— SUPPLIED RECORDS —
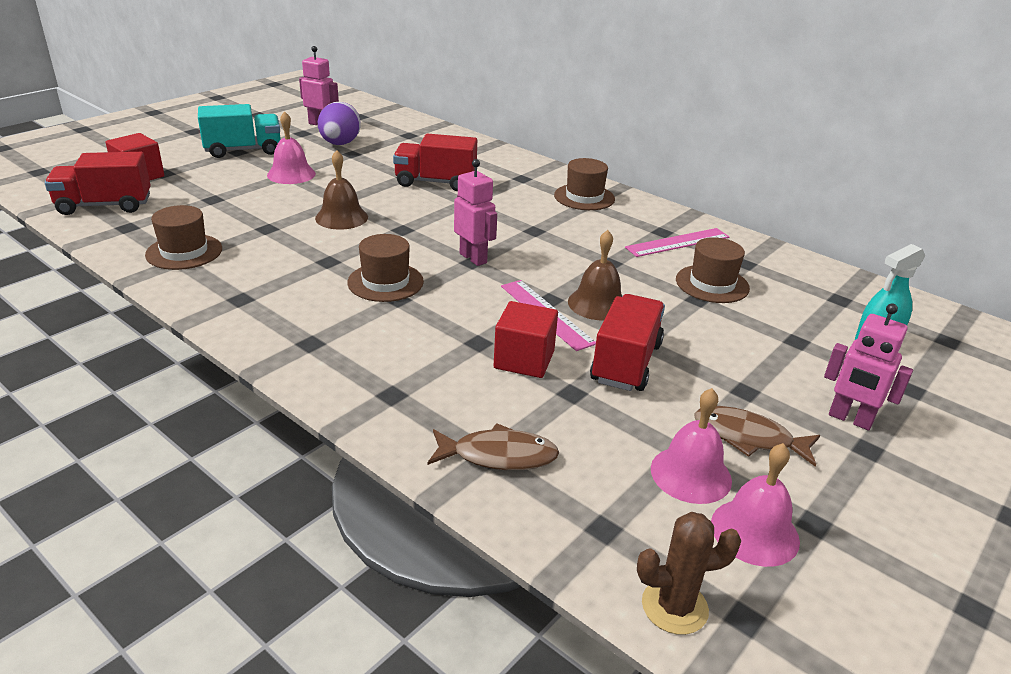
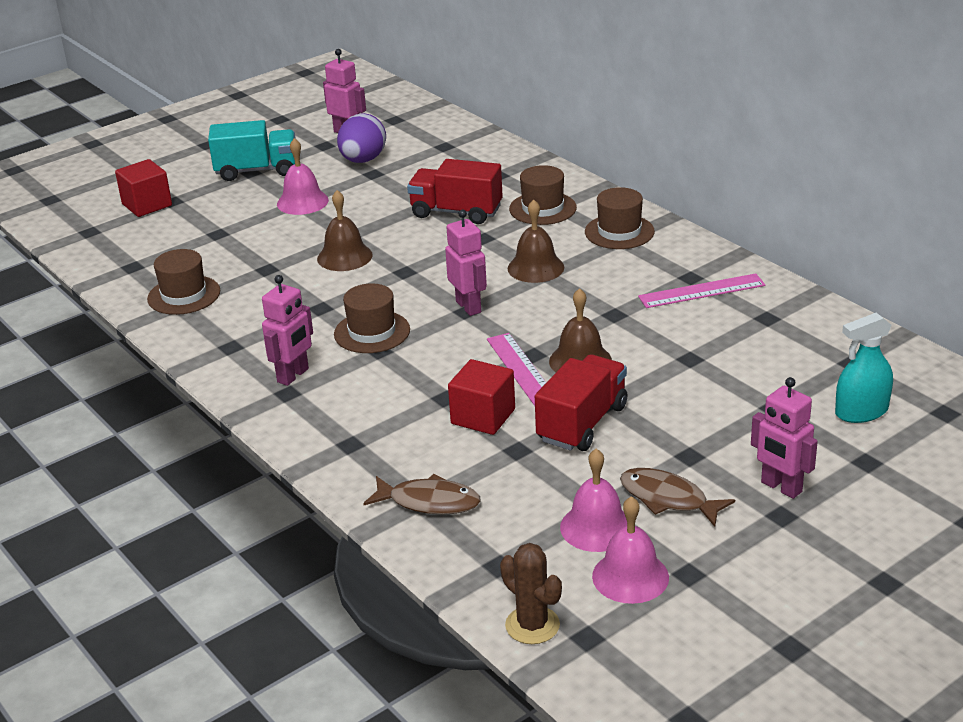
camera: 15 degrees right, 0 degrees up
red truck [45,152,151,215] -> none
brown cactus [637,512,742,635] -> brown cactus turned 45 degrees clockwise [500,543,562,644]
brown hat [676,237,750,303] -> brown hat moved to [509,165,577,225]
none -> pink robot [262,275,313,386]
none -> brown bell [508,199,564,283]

— WORK TASK —
Since the pictures are not part of the copy, transcribe only the remaining material, exactly.

— SOLUTION TO THIS PROBLEM —
camera: 15 degrees right, 0 degrees up
red truck [45,152,151,215] -> none
brown cactus [637,512,742,635] -> brown cactus turned 45 degrees clockwise [500,543,562,644]
brown hat [676,237,750,303] -> brown hat moved to [509,165,577,225]
none -> pink robot [262,275,313,386]
none -> brown bell [508,199,564,283]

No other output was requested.